RECORDS PROVIDED:
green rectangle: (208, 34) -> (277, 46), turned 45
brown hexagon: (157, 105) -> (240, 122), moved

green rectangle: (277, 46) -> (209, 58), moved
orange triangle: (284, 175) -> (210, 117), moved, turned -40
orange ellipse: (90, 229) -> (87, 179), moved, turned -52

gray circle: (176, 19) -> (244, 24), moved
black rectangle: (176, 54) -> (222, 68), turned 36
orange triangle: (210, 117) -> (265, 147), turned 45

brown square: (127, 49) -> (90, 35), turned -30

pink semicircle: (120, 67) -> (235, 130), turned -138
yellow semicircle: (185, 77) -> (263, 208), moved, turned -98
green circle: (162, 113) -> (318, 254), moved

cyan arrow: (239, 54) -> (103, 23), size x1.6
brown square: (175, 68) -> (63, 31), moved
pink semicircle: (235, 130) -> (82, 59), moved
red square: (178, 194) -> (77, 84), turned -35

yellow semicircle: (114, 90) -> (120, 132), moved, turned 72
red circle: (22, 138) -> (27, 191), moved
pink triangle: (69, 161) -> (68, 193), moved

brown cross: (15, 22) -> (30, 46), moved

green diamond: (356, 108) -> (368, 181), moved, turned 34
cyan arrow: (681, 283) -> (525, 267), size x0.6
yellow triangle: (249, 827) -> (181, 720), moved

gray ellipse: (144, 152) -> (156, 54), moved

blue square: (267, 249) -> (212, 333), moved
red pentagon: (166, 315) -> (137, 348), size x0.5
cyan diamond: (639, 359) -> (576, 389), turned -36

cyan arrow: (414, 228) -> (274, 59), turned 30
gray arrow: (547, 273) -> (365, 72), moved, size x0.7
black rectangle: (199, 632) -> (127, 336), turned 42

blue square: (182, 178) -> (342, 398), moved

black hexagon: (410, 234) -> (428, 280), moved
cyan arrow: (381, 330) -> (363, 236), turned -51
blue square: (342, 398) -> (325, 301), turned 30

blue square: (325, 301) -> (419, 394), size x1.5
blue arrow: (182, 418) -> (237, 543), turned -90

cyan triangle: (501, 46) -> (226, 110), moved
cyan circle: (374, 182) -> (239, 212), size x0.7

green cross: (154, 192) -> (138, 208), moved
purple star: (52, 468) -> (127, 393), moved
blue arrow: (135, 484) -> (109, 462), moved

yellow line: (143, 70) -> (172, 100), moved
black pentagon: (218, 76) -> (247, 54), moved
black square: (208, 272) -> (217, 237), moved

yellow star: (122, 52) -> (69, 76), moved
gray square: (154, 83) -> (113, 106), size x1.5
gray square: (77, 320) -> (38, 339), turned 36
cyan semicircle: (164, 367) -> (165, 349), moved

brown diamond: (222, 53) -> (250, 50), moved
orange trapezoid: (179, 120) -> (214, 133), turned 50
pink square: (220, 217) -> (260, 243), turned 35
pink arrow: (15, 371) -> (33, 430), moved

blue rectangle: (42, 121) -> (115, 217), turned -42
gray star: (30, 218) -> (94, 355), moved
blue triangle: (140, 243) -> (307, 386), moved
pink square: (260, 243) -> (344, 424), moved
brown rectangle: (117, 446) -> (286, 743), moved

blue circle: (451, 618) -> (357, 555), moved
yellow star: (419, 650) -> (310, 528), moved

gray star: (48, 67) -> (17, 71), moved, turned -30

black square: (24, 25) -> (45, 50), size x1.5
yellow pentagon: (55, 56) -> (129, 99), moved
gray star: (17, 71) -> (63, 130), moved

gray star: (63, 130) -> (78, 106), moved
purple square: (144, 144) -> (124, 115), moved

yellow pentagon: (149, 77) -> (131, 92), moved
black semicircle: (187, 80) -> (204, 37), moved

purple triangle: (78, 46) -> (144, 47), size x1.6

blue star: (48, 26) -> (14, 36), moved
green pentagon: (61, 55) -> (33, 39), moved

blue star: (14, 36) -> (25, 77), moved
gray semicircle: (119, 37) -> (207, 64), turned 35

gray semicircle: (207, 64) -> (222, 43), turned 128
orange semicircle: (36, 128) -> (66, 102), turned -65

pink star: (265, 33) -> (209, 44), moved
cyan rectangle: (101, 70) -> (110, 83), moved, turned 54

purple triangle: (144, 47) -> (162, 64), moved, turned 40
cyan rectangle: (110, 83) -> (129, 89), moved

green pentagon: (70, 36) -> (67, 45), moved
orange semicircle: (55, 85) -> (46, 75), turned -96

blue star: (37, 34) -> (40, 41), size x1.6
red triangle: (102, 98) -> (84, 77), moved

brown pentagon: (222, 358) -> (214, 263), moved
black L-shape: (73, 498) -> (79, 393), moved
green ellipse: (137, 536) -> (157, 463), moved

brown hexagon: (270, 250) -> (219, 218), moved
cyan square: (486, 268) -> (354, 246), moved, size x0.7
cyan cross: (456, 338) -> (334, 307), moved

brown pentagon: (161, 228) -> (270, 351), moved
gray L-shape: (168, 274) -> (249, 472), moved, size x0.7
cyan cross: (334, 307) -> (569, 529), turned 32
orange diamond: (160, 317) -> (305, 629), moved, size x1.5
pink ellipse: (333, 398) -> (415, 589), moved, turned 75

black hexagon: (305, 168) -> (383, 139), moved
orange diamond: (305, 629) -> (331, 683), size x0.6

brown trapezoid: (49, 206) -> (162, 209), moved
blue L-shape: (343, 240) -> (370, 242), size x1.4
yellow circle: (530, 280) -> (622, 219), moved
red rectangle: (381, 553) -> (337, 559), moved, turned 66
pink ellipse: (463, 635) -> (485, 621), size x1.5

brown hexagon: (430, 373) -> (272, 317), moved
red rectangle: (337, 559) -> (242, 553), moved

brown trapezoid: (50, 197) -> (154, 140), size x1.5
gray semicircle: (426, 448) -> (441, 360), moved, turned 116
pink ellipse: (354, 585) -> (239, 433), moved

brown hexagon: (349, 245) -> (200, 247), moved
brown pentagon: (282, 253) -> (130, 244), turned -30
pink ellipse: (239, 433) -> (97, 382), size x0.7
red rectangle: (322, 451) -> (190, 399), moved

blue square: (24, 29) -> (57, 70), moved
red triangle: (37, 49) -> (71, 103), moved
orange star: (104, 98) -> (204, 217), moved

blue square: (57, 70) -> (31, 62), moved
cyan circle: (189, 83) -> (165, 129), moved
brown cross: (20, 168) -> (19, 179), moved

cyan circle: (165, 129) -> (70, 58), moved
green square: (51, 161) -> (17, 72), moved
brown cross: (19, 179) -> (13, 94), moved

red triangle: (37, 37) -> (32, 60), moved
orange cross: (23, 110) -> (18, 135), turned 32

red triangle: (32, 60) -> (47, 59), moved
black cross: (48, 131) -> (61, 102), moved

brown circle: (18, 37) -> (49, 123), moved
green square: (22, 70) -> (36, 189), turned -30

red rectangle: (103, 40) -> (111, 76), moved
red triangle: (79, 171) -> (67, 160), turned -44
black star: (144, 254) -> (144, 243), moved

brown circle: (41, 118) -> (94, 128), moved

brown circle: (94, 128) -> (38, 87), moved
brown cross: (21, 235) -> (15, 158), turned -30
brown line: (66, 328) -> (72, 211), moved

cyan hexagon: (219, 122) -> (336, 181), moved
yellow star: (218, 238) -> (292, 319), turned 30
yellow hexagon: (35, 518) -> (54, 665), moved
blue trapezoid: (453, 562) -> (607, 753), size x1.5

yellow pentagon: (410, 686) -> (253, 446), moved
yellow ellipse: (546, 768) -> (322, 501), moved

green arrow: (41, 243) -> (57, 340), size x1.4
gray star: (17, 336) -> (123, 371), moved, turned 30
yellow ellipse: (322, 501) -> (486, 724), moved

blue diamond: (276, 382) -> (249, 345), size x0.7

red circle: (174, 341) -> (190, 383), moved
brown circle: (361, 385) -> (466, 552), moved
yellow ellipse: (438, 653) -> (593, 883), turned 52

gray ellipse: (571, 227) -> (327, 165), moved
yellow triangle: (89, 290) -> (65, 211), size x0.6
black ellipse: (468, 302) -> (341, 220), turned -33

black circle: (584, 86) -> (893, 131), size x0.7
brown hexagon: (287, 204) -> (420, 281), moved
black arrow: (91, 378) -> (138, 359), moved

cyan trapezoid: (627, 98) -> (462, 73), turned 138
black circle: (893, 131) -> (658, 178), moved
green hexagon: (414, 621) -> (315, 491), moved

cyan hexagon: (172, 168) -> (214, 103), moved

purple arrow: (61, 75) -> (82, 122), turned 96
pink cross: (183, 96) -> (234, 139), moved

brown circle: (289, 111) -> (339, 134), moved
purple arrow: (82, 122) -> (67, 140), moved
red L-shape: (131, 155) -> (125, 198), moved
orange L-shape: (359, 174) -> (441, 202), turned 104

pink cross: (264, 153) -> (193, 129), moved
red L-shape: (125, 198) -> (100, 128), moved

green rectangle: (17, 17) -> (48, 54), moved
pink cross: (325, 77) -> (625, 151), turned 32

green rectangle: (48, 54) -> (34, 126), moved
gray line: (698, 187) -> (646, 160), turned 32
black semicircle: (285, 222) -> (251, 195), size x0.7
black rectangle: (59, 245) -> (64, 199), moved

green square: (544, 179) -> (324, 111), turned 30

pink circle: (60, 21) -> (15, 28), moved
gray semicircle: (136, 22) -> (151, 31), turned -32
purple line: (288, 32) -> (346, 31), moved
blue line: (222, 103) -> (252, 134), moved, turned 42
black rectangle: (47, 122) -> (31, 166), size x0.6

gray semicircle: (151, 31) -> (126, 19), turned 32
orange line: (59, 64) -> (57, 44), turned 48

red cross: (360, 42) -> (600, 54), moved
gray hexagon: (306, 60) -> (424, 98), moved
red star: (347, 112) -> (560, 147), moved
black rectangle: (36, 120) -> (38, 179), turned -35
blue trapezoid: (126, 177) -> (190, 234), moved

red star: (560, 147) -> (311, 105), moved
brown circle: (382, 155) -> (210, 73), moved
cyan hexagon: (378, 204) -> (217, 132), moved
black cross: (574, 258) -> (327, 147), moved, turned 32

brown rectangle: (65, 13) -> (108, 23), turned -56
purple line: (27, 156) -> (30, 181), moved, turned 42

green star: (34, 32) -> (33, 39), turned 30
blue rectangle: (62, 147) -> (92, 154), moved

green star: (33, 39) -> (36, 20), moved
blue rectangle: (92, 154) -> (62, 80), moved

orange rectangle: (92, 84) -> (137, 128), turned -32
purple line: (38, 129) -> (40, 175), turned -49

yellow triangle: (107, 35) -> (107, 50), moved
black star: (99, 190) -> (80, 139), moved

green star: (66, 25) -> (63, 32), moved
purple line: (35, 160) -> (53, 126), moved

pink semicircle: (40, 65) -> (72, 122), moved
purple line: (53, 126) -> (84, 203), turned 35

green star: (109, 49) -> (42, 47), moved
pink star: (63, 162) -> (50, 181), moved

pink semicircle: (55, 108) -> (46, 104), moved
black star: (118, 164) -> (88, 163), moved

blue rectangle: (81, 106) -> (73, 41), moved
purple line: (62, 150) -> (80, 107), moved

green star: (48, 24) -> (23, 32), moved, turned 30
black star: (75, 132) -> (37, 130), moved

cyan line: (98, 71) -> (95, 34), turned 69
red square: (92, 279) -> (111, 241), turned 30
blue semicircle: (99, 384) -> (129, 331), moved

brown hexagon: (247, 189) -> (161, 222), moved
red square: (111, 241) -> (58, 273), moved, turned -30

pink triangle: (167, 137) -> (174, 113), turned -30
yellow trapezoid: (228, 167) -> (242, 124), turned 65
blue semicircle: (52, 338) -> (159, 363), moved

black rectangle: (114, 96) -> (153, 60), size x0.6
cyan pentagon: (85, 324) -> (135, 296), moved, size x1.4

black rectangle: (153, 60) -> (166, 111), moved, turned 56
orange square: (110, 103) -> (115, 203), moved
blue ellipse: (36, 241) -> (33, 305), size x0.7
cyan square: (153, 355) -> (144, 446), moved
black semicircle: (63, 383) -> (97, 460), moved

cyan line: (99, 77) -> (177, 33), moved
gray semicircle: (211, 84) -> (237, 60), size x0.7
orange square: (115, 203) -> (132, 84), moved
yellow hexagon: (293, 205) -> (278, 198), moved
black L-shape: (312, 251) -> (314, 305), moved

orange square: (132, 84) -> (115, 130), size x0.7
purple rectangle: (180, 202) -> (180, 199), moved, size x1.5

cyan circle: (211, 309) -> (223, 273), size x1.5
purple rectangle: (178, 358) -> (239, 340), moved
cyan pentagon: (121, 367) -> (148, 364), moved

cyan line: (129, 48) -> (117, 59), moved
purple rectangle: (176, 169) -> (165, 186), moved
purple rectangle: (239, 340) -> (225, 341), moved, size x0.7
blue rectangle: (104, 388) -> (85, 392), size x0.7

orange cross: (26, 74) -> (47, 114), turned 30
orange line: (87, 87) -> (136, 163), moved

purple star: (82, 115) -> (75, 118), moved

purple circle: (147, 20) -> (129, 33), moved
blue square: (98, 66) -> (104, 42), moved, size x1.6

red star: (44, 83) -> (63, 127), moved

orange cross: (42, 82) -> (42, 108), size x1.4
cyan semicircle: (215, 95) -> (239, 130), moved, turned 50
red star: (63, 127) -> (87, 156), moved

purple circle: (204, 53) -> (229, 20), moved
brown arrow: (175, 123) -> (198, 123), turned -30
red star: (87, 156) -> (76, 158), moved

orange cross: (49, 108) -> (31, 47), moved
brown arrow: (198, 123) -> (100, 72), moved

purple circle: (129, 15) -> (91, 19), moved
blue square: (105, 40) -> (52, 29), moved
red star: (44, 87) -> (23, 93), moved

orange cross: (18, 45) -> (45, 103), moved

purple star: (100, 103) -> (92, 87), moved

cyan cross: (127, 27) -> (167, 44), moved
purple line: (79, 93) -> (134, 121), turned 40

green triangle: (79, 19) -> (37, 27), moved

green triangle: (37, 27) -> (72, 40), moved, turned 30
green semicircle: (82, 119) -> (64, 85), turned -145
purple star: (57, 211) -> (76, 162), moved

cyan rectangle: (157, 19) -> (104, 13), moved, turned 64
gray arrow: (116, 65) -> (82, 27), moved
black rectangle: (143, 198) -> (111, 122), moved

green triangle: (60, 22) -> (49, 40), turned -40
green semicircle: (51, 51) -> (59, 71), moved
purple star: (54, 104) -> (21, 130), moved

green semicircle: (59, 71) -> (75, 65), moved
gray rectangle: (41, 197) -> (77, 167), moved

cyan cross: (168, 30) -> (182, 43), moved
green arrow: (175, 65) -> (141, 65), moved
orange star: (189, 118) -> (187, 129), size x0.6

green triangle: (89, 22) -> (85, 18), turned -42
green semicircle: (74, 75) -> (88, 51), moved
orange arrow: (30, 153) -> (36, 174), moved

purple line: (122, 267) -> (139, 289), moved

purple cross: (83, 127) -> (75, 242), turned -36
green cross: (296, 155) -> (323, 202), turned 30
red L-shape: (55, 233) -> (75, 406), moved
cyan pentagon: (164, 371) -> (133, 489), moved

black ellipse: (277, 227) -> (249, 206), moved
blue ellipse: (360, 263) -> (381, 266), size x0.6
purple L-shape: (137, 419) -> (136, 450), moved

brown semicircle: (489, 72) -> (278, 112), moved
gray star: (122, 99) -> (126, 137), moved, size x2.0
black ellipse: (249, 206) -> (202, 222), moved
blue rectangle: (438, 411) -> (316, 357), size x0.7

TASK DIRECTIONS:
Copy word for word the stretch of entries above from the line that has "yellow triangle: (249, 827)" through the line that has "pink square: (260, 243) -> (344, 424), moved", both ends included, and nothing outside it.

TASK SOLUTION:
yellow triangle: (249, 827) -> (181, 720), moved

gray ellipse: (144, 152) -> (156, 54), moved

blue square: (267, 249) -> (212, 333), moved
red pentagon: (166, 315) -> (137, 348), size x0.5
cyan diamond: (639, 359) -> (576, 389), turned -36

cyan arrow: (414, 228) -> (274, 59), turned 30
gray arrow: (547, 273) -> (365, 72), moved, size x0.7
black rectangle: (199, 632) -> (127, 336), turned 42

blue square: (182, 178) -> (342, 398), moved

black hexagon: (410, 234) -> (428, 280), moved
cyan arrow: (381, 330) -> (363, 236), turned -51
blue square: (342, 398) -> (325, 301), turned 30

blue square: (325, 301) -> (419, 394), size x1.5
blue arrow: (182, 418) -> (237, 543), turned -90

cyan triangle: (501, 46) -> (226, 110), moved
cyan circle: (374, 182) -> (239, 212), size x0.7

green cross: (154, 192) -> (138, 208), moved
purple star: (52, 468) -> (127, 393), moved
blue arrow: (135, 484) -> (109, 462), moved

yellow line: (143, 70) -> (172, 100), moved
black pentagon: (218, 76) -> (247, 54), moved
black square: (208, 272) -> (217, 237), moved

yellow star: (122, 52) -> (69, 76), moved
gray square: (154, 83) -> (113, 106), size x1.5
gray square: (77, 320) -> (38, 339), turned 36
cyan semicircle: (164, 367) -> (165, 349), moved

brown diamond: (222, 53) -> (250, 50), moved
orange trapezoid: (179, 120) -> (214, 133), turned 50
pink square: (220, 217) -> (260, 243), turned 35
pink arrow: (15, 371) -> (33, 430), moved

blue rectangle: (42, 121) -> (115, 217), turned -42
gray star: (30, 218) -> (94, 355), moved
blue triangle: (140, 243) -> (307, 386), moved
pink square: (260, 243) -> (344, 424), moved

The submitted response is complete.